Exercise => Could you restate the entries below word for word and leave out the pictures?

Image sets with object changes =>
+ + +
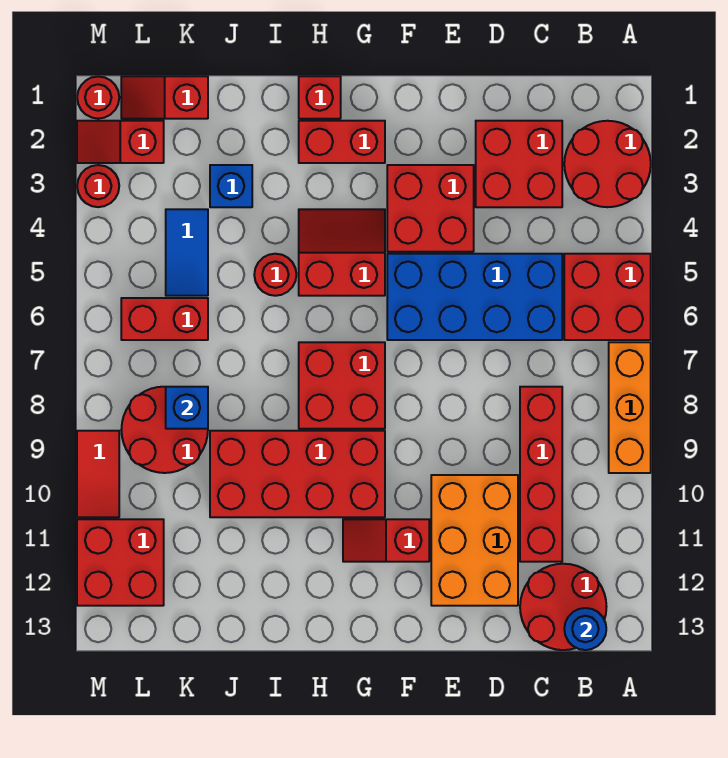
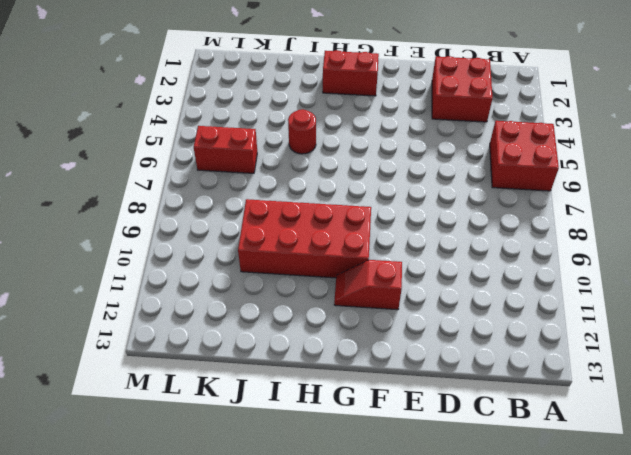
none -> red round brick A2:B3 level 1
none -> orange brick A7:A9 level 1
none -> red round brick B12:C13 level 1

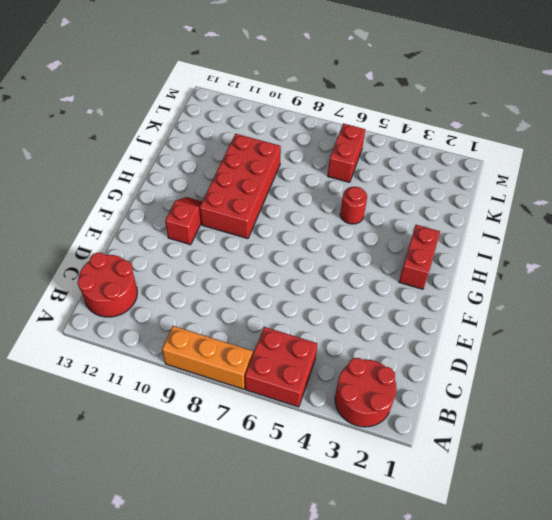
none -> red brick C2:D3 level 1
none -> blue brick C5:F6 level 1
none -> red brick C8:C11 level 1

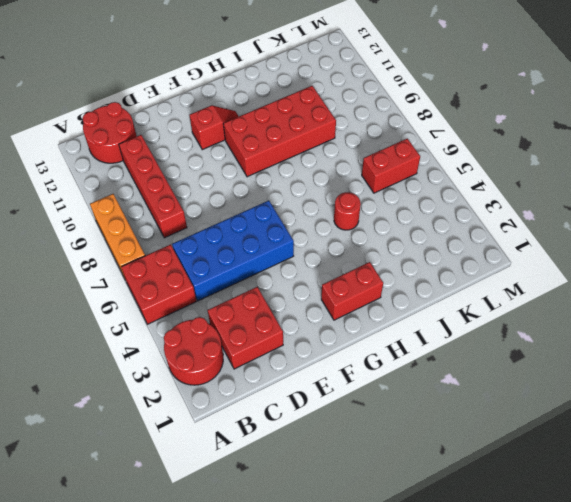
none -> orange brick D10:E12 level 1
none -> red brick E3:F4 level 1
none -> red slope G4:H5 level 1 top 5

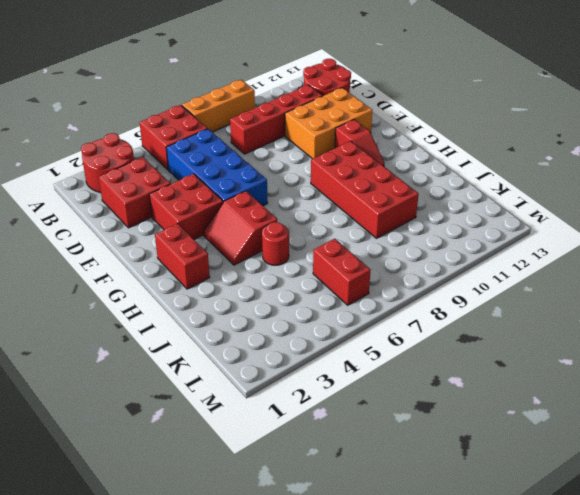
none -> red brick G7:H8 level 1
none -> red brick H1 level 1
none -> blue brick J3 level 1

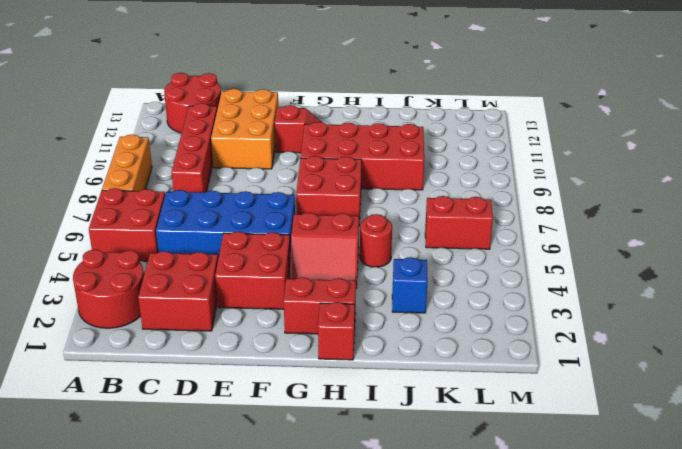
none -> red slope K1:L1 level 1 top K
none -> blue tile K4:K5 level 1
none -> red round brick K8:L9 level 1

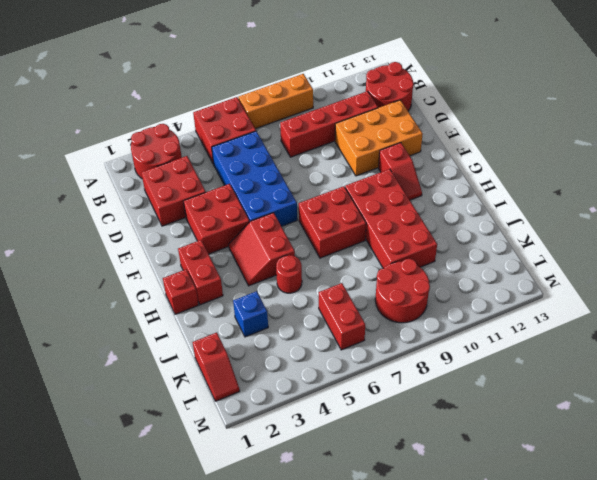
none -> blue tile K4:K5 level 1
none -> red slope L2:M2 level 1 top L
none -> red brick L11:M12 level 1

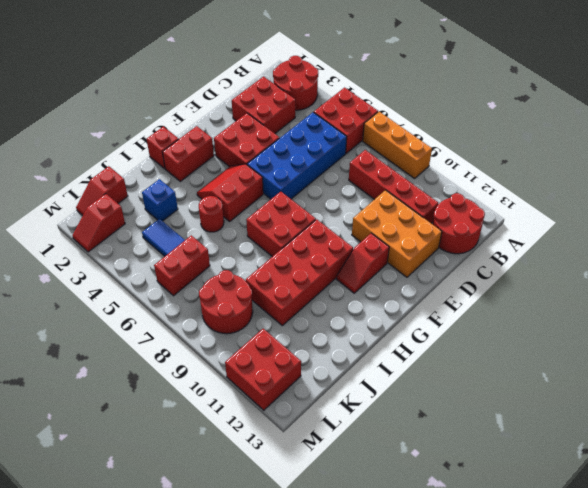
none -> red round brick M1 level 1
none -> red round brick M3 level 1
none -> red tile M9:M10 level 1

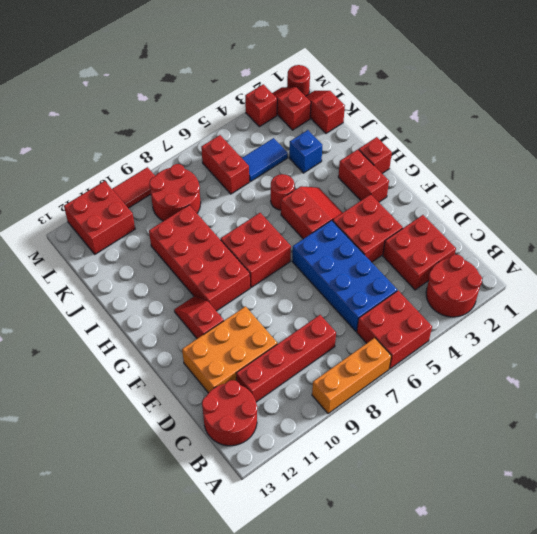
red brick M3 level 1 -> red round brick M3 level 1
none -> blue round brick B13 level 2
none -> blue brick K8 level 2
+ + +
Written answer =>
none -> red round brick A2:B3 level 1
none -> orange brick A7:A9 level 1
none -> red round brick B12:C13 level 1

none -> red brick C2:D3 level 1
none -> blue brick C5:F6 level 1
none -> red brick C8:C11 level 1

none -> orange brick D10:E12 level 1
none -> red brick E3:F4 level 1
none -> red slope G4:H5 level 1 top 5

none -> red brick G7:H8 level 1
none -> red brick H1 level 1
none -> blue brick J3 level 1

none -> red slope K1:L1 level 1 top K
none -> blue tile K4:K5 level 1
none -> red round brick K8:L9 level 1

none -> blue tile K4:K5 level 1
none -> red slope L2:M2 level 1 top L
none -> red brick L11:M12 level 1

none -> red round brick M1 level 1
none -> red round brick M3 level 1
none -> red tile M9:M10 level 1

red brick M3 level 1 -> red round brick M3 level 1
none -> blue round brick B13 level 2
none -> blue brick K8 level 2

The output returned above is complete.